• Task goal
Give the number of lines in the data below where the word "cone" appears, and nothing besides.

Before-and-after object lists
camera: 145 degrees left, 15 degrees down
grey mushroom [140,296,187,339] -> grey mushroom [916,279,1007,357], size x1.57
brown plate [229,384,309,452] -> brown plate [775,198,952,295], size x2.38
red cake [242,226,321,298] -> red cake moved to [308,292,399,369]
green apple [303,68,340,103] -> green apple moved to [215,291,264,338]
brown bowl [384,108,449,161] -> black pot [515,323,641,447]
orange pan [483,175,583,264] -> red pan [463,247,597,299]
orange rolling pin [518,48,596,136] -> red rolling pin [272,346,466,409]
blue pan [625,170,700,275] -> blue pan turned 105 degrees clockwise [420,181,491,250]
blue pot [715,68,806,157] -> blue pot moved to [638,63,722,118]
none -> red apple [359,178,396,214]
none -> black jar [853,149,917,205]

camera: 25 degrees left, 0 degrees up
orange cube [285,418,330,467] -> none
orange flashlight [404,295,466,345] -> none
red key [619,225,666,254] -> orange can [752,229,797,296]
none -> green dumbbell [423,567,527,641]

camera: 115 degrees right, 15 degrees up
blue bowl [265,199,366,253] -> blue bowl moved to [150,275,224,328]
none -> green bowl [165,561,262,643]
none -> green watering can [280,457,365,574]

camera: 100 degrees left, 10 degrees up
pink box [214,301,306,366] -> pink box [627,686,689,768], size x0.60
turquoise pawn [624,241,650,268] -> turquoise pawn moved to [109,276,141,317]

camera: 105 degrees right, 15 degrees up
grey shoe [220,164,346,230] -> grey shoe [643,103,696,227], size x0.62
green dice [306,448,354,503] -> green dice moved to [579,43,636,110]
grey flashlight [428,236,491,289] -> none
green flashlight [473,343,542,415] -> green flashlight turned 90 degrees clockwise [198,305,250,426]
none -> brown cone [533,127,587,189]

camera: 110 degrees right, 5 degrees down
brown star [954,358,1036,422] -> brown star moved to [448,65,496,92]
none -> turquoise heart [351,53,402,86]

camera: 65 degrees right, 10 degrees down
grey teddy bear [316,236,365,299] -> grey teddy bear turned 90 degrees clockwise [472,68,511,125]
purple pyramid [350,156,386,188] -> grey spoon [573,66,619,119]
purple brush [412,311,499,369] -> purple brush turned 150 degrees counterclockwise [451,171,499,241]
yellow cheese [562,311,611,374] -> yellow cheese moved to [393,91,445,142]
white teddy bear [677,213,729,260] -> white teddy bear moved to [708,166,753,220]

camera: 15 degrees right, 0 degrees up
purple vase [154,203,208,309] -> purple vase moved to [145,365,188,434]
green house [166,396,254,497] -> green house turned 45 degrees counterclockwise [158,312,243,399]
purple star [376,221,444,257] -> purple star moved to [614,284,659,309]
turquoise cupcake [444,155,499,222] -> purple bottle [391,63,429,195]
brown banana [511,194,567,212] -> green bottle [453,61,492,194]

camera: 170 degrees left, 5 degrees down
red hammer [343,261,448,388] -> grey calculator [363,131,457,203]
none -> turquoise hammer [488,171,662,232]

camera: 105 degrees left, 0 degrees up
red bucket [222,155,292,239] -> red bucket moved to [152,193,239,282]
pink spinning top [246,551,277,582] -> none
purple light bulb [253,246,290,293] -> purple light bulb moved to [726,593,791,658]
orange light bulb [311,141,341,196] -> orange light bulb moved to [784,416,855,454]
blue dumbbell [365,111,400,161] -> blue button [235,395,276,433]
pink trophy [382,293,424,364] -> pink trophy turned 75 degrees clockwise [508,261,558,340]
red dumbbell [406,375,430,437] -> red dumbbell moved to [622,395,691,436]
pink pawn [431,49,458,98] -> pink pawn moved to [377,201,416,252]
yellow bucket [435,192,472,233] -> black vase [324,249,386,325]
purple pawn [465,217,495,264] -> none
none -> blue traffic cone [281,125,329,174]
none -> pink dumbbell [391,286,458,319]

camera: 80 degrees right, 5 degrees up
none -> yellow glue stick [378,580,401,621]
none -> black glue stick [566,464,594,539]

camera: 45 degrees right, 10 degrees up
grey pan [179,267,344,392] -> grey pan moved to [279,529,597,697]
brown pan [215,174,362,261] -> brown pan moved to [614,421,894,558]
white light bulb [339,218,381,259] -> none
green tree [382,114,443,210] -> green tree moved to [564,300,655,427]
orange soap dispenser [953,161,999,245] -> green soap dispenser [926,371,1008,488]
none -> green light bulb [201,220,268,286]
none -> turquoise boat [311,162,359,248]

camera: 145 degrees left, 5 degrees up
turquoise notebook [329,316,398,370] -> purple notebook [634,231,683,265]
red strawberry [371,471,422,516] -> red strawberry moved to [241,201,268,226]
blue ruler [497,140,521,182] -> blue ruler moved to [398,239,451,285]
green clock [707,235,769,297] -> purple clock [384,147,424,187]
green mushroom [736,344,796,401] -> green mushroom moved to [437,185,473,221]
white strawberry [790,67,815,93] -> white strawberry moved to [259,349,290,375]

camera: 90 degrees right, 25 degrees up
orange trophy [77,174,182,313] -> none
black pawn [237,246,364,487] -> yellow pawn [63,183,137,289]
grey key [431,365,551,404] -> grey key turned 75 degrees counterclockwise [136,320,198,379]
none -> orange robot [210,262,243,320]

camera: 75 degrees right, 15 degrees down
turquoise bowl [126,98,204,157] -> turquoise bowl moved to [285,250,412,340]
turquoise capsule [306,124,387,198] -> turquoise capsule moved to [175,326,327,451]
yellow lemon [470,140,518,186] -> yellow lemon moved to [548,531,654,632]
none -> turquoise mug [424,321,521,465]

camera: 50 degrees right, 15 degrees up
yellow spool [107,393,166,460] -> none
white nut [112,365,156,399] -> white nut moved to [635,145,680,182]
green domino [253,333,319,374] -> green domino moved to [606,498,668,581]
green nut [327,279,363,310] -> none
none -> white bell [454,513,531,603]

• Answer to this exercise
2